* INFORMATION PROVIDED
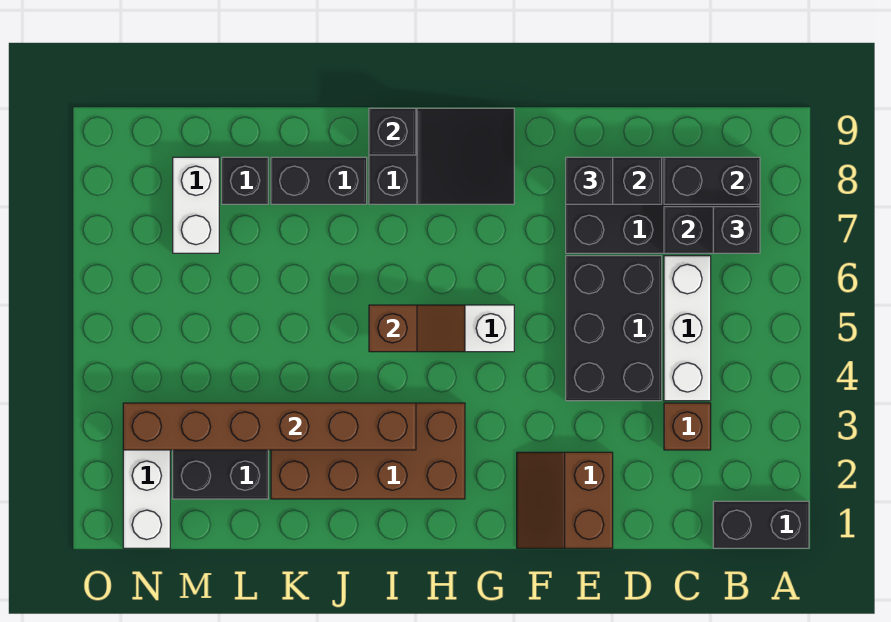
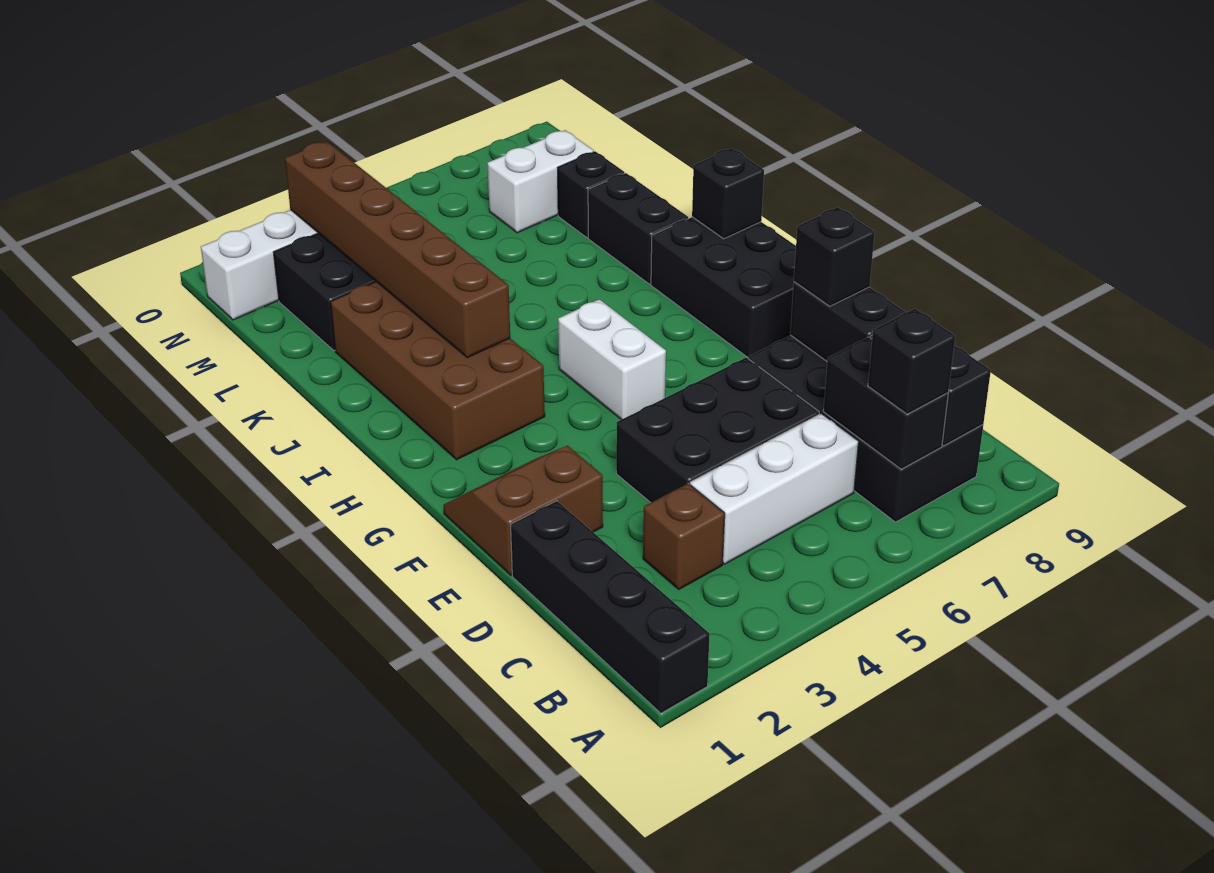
black brick A1:B1 level 1 -> black brick A1:D1 level 1
black slope G8:I9 level 1 top I -> black brick G8:I9 level 1
brown slope H5:I5 level 2 top I -> none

* TRY IT
Except for the pictures, return every line of the material exactly.

* RESULT OF THE TASK
black brick A1:B1 level 1 -> black brick A1:D1 level 1
black slope G8:I9 level 1 top I -> black brick G8:I9 level 1
brown slope H5:I5 level 2 top I -> none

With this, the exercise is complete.